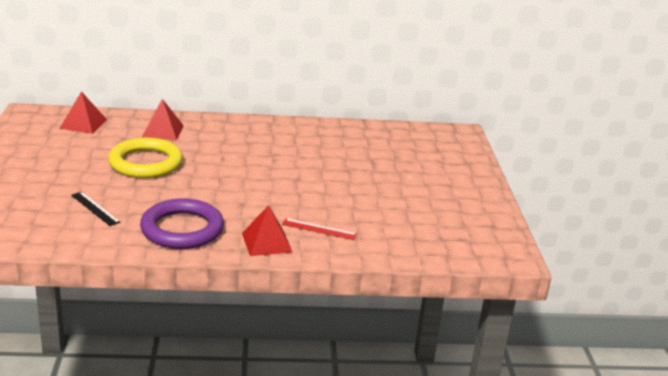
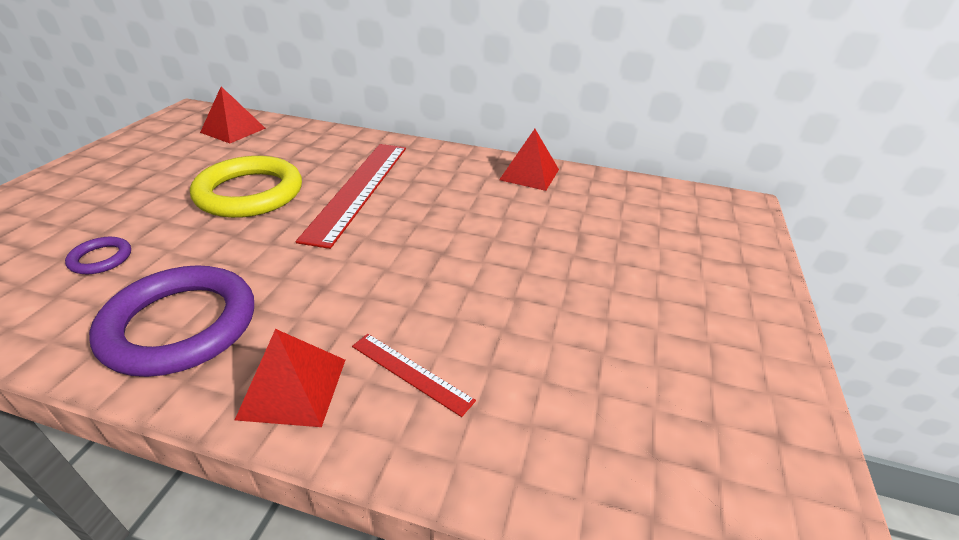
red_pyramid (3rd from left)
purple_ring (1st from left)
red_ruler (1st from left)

→ Try it:
The answer consists solely of the lines from the one containing "purple_ring (1st from left)" through the last line of the data above, reproduced exactly.

→ Solved problem:
purple_ring (1st from left)
red_ruler (1st from left)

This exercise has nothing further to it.